## Task goal
Each line of the records has to be copied exactly, though the pictures must be left out.

## Records shown
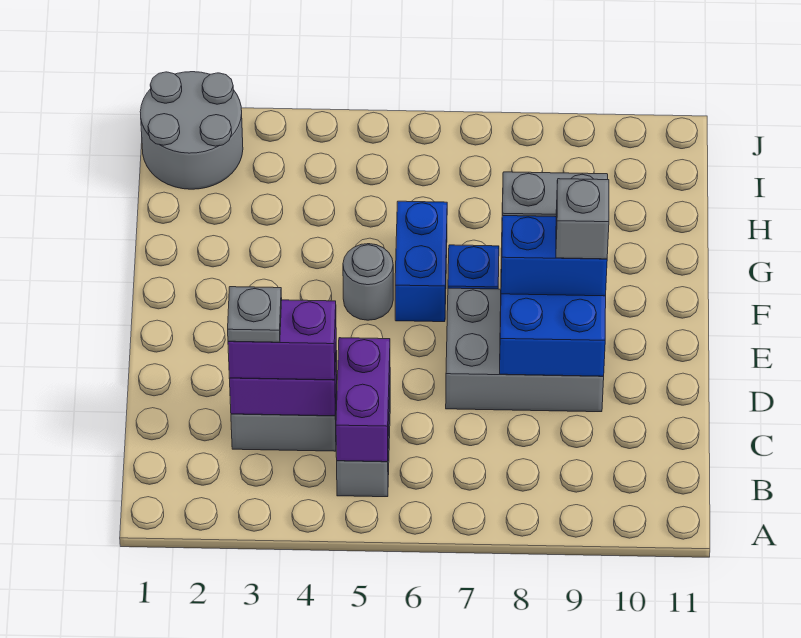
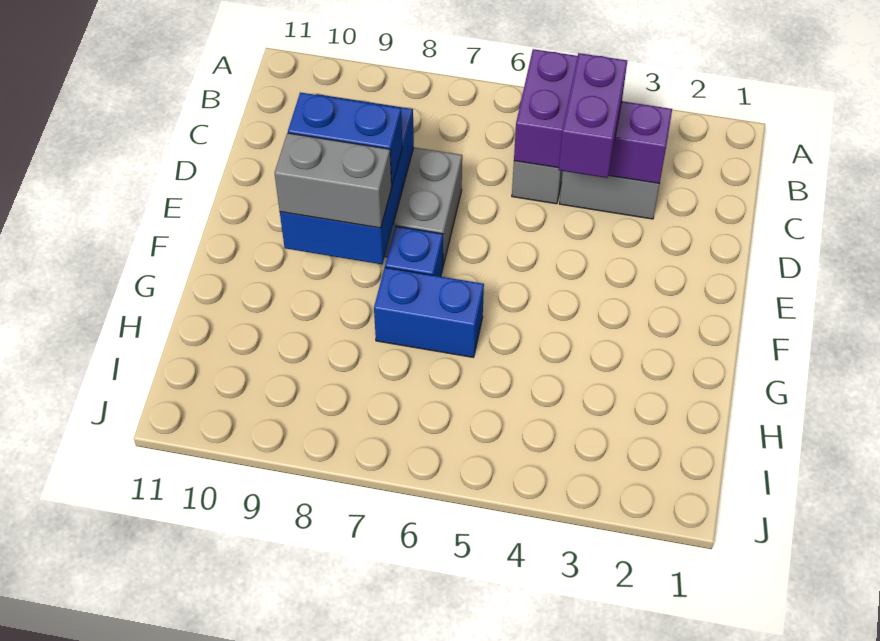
purple 1x2 brick [228,300,336,380] -> purple 1x2 brick turned to [559,53,627,178]
grey 1x1 plate [228,287,282,342] -> none
grey 1x1 brick [556,179,609,259] -> none
grey 1x1 round brick [343,244,393,320] -> none
blue 1x2 brick [395,201,447,322] -> blue 1x2 brick turned to [374,267,484,357]
grey 2x2 round brick [140,72,243,189] -> none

## Exercise response
purple 1x2 brick [228,300,336,380] -> purple 1x2 brick turned to [559,53,627,178]
grey 1x1 plate [228,287,282,342] -> none
grey 1x1 brick [556,179,609,259] -> none
grey 1x1 round brick [343,244,393,320] -> none
blue 1x2 brick [395,201,447,322] -> blue 1x2 brick turned to [374,267,484,357]
grey 2x2 round brick [140,72,243,189] -> none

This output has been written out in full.